All records, minus the pictures: write them out exactly.

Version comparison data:
######

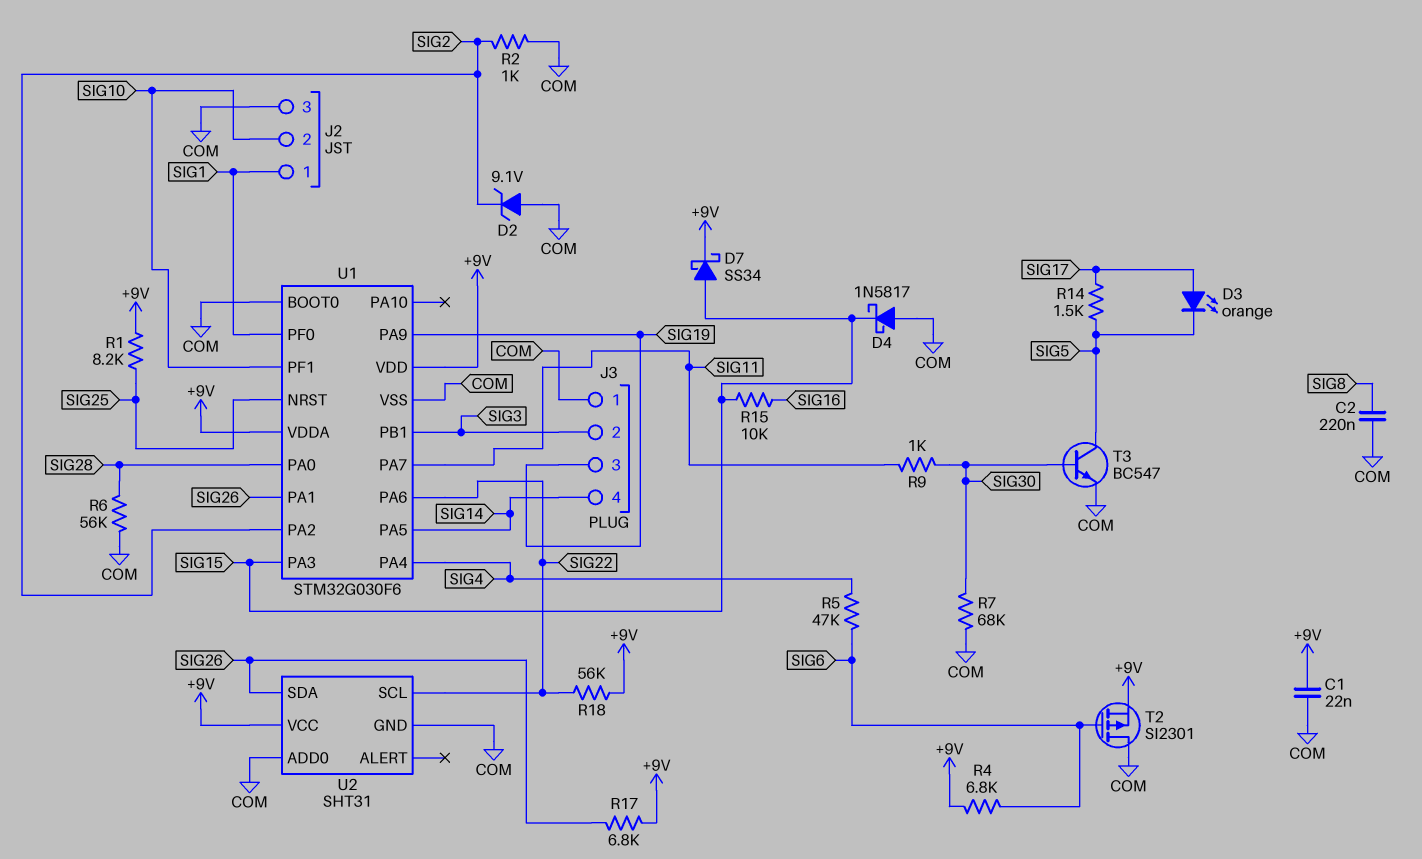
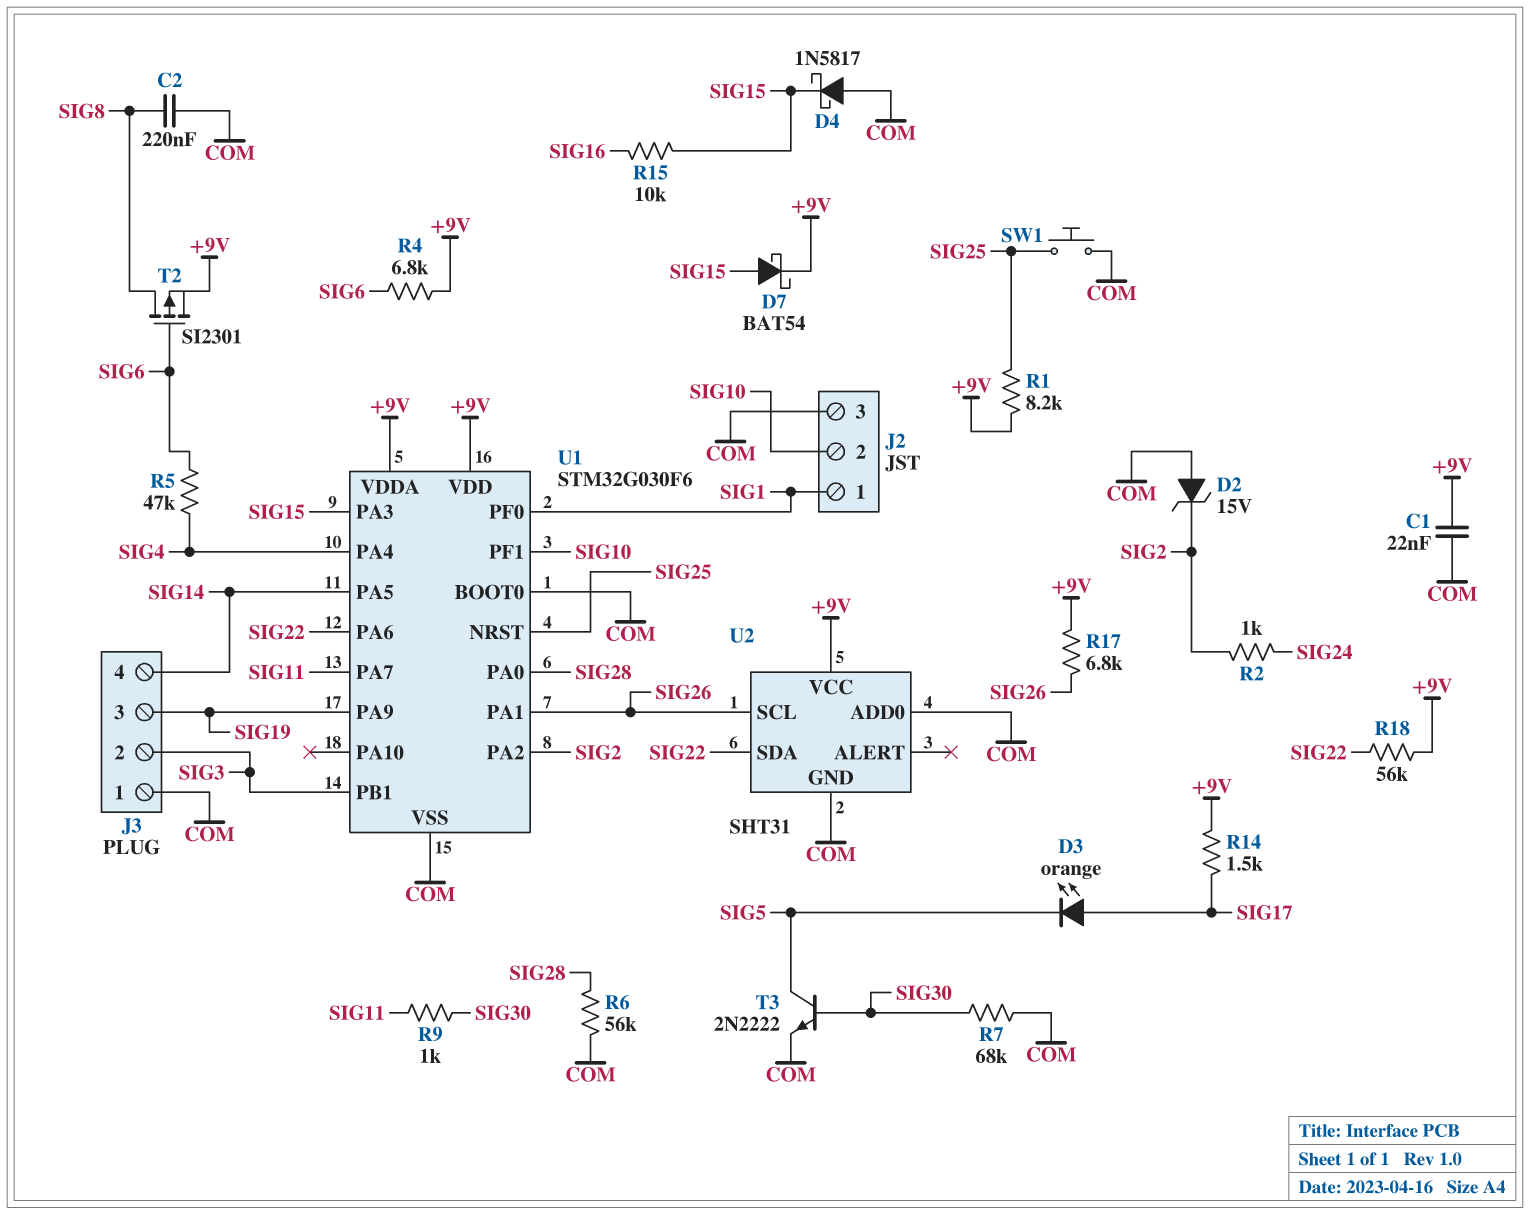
D2: zener 9.1V (A COM, K SIG2) -> zener 15V (A COM, K SIG2)
D7: schottky SS34 (A SIG15, K +9V) -> schottky BAT54 (A SIG15, K +9V)
R2: 1k (COM, SIG2) -> 1k (SIG2, SIG24)
R14: 1.5k (SIG5, SIG17) -> 1.5k (+9V, SIG17)
SW1: none -> button (COM, SIG25)
T2: PMOS SI2301 (G SIG6, D COM, S +9V) -> PMOS SI2301 (G SIG6, D SIG8, S +9V)
T3: NPN BC547 (B SIG30, C SIG5, E COM) -> NPN 2N2222 (B SIG30, C SIG5, E COM)
U2 pin SCL: SIG22 -> SIG26
U2 pin SDA: SIG26 -> SIG22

######

> ANSWER FOR THIS EXERCISE
D2: zener 9.1V (A COM, K SIG2) -> zener 15V (A COM, K SIG2)
D7: schottky SS34 (A SIG15, K +9V) -> schottky BAT54 (A SIG15, K +9V)
R2: 1k (COM, SIG2) -> 1k (SIG2, SIG24)
R14: 1.5k (SIG5, SIG17) -> 1.5k (+9V, SIG17)
SW1: none -> button (COM, SIG25)
T2: PMOS SI2301 (G SIG6, D COM, S +9V) -> PMOS SI2301 (G SIG6, D SIG8, S +9V)
T3: NPN BC547 (B SIG30, C SIG5, E COM) -> NPN 2N2222 (B SIG30, C SIG5, E COM)
U2 pin SCL: SIG22 -> SIG26
U2 pin SDA: SIG26 -> SIG22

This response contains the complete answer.